___ Exercise data ___

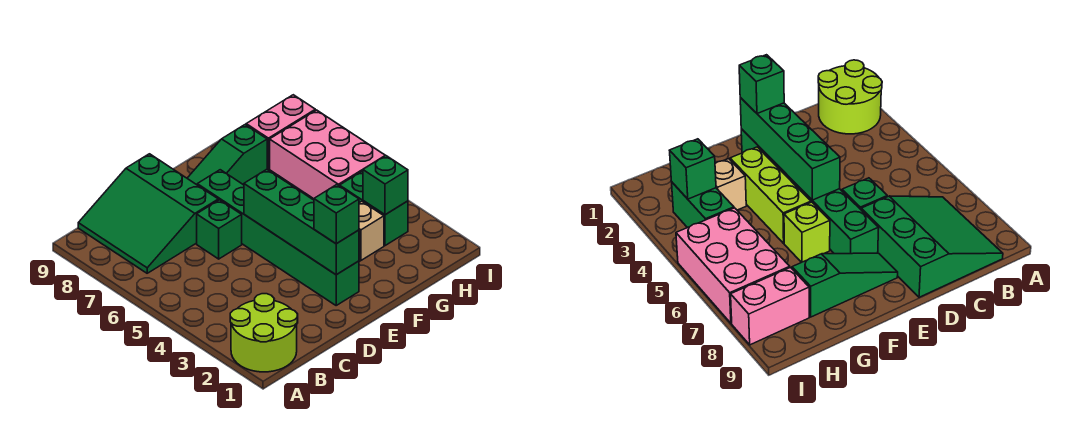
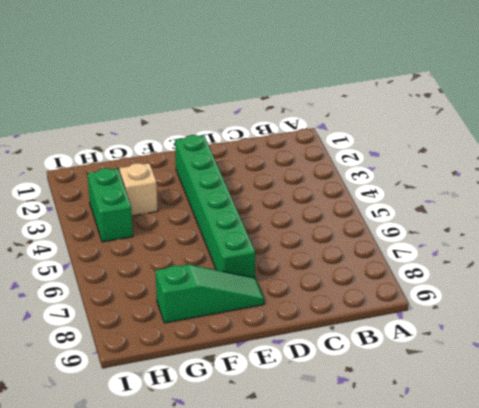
none -> lime round brick A1:B2 level 1
none -> green slope B7:D9 level 1 top D
none -> green brick D6 level 1

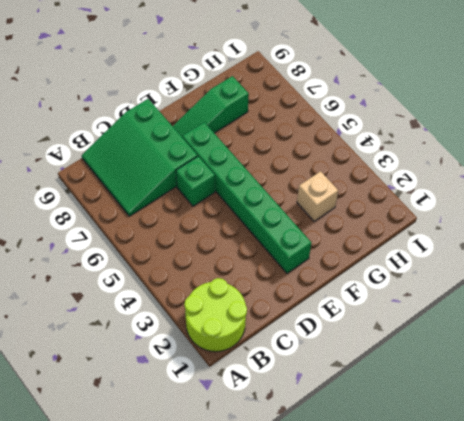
none -> lime brick F3:F5 level 1
none -> lime brick F6 level 1
none -> green brick H3:H4 level 1

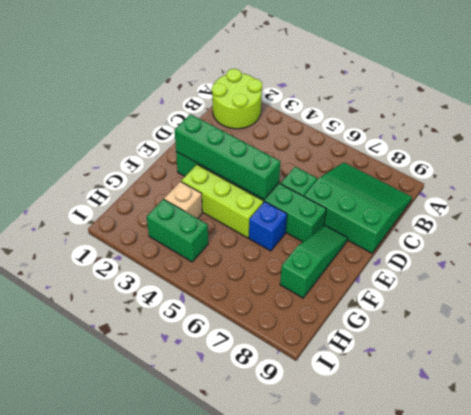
blue brick F6 level 1 -> lime brick F6 level 1
none -> pink brick H5:I7 level 1
none -> pink brick H8:I8 level 1
none -> green brick H3 level 2

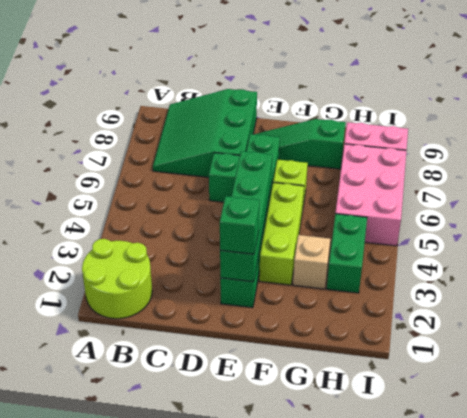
none -> green brick H3 level 2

___

Filter the preceding entries down to the lines with "lime".

none -> lime round brick A1:B2 level 1
none -> lime brick F3:F5 level 1
none -> lime brick F6 level 1
blue brick F6 level 1 -> lime brick F6 level 1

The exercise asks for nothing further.